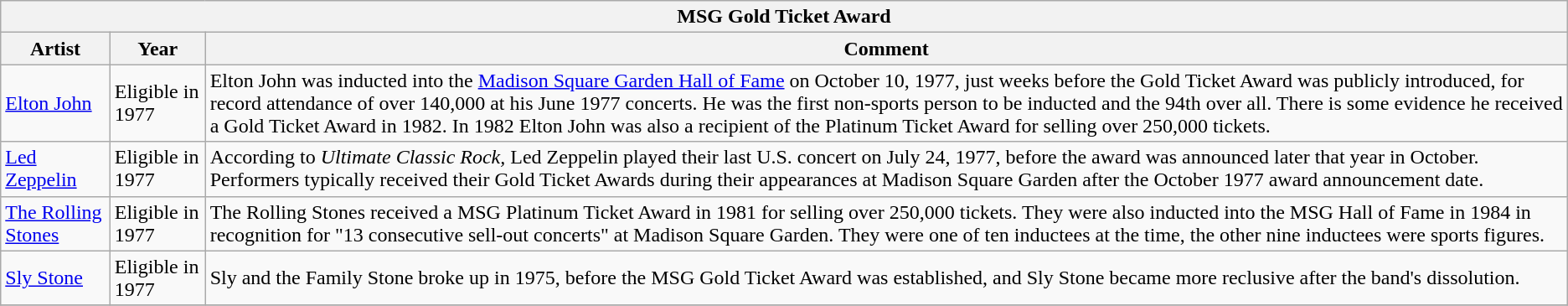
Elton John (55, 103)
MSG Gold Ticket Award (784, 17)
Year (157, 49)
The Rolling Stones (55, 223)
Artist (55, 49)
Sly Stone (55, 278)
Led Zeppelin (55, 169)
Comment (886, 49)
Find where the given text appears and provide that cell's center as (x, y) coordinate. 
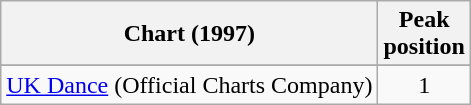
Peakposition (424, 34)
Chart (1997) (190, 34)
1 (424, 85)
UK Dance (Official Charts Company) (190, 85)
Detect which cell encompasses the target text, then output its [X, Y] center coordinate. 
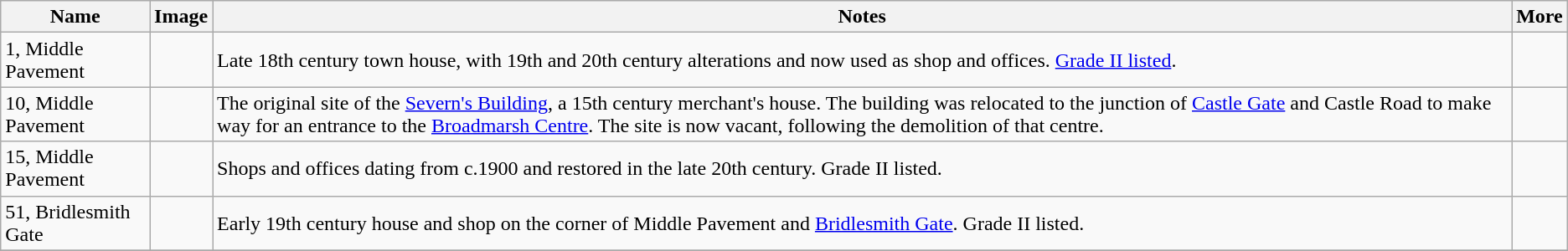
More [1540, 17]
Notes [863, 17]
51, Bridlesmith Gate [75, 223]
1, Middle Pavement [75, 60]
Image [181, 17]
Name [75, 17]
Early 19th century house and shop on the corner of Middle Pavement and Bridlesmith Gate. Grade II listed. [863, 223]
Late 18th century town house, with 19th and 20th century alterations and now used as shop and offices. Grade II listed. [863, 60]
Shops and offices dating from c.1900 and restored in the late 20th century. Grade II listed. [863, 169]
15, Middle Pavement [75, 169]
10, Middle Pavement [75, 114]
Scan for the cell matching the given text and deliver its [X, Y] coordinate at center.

********************

§ EXERCISE INSTRUCTIONS
Rewrite the records above as a JSON list of strings, with one string for each line and no blank lines. Leave out the pictures.

§ RESULT FOR THIS TASK
[
  "Elton John (55, 103)",
  "MSG Gold Ticket Award (784, 17)",
  "Year (157, 49)",
  "The Rolling Stones (55, 223)",
  "Artist (55, 49)",
  "Sly Stone (55, 278)",
  "Led Zeppelin (55, 169)",
  "Comment (886, 49)",
  "Find where the given text appears and provide that cell's center as (x, y) coordinate. ",
  "Peakposition (424, 34)",
  "Chart (1997) (190, 34)",
  "1 (424, 85)",
  "UK Dance (Official Charts Company) (190, 85)",
  "Detect which cell encompasses the target text, then output its [X, Y] center coordinate. ",
  "More [1540, 17]",
  "Notes [863, 17]",
  "51, Bridlesmith Gate [75, 223]",
  "1, Middle Pavement [75, 60]",
  "Image [181, 17]",
  "Name [75, 17]",
  "Early 19th century house and shop on the corner of Middle Pavement and Bridlesmith Gate. Grade II listed. [863, 223]",
  "Late 18th century town house, with 19th and 20th century alterations and now used as shop and offices. Grade II listed. [863, 60]",
  "Shops and offices dating from c.1900 and restored in the late 20th century. Grade II listed. [863, 169]",
  "15, Middle Pavement [75, 169]",
  "10, Middle Pavement [75, 114]",
  "Scan for the cell matching the given text and deliver its [X, Y] coordinate at center."
]